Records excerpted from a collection
Content starts

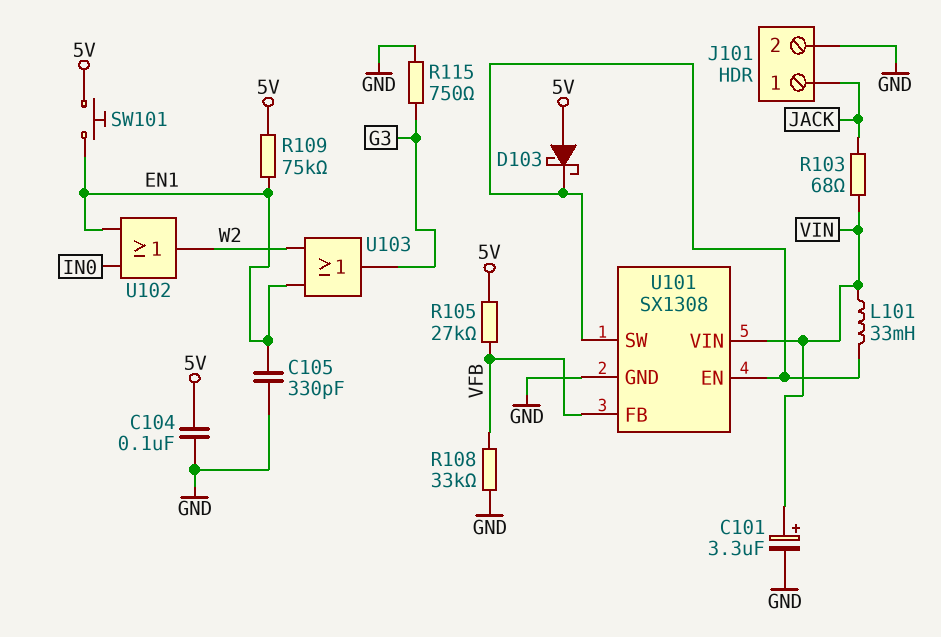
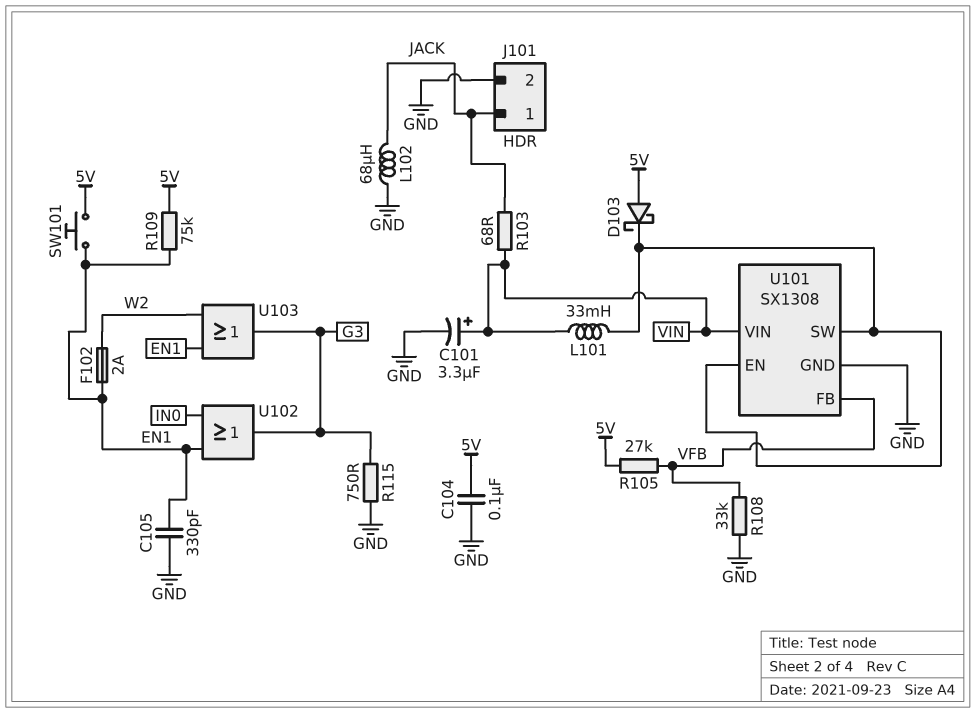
F102: none -> 2A (EN1, W2)
L102: none -> 68uH (GND, JACK)
U102: OR (in EN1, in IN0, out W2) -> OR (in EN1, in IN0, out G3)

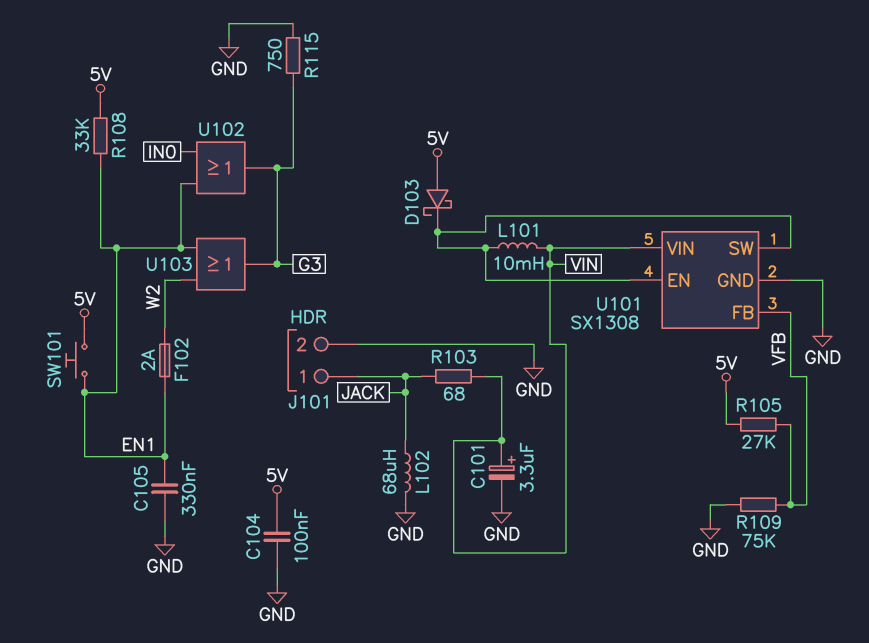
C105: 330pF (EN1, GND) -> 330nF (EN1, GND)
L101: 33mH (U101/EN, VIN) -> 10mH (U101/EN, VIN)
R108: 33k (GND, VFB) -> 33k (5V, EN1)
R109: 75k (5V, EN1) -> 75k (GND, VFB)

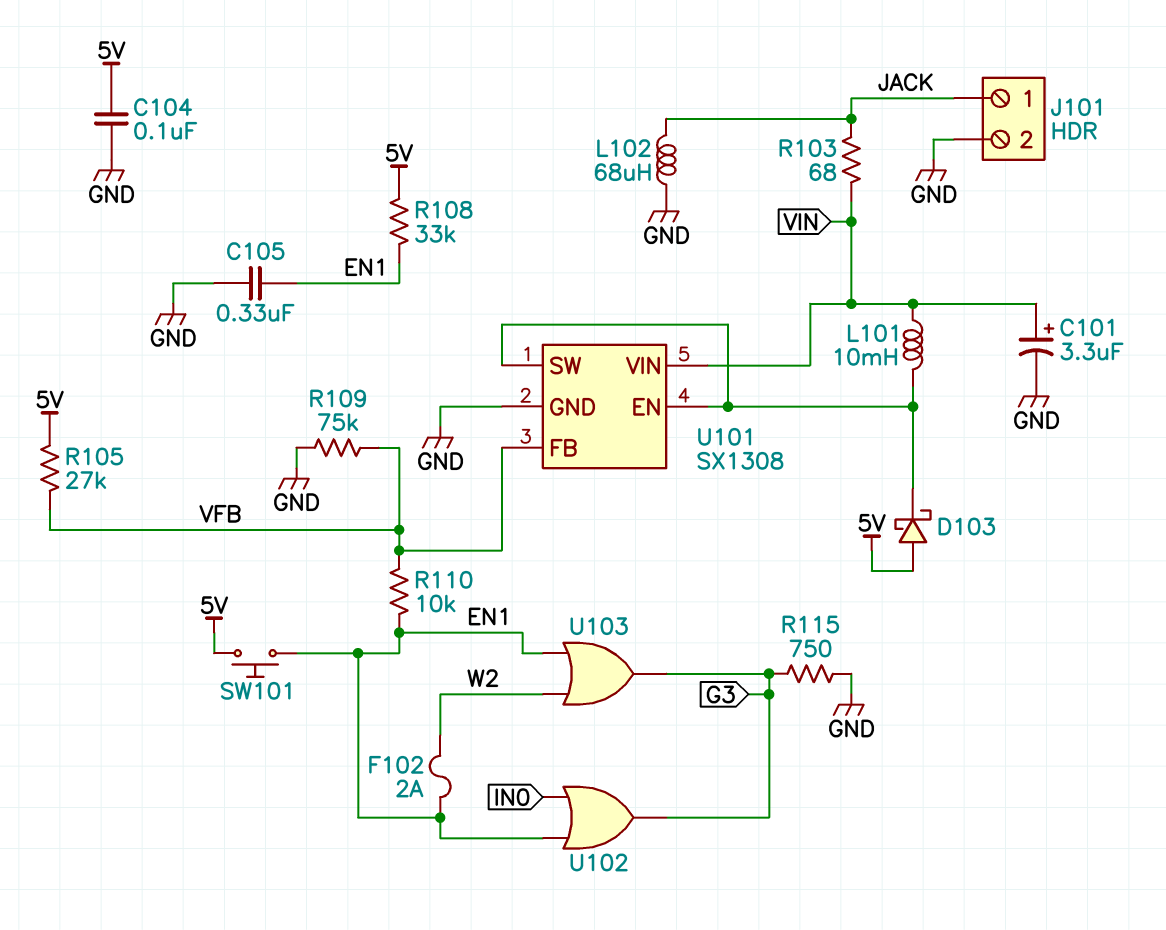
R110: none -> 10k (EN1, VFB)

Content ends

**WHAT NEEDS TO BE DONE:**
In the data above, find each line that uses the string "none". Copy it.

**RESPONSE BELOW:**
F102: none -> 2A (EN1, W2)
L102: none -> 68uH (GND, JACK)
R110: none -> 10k (EN1, VFB)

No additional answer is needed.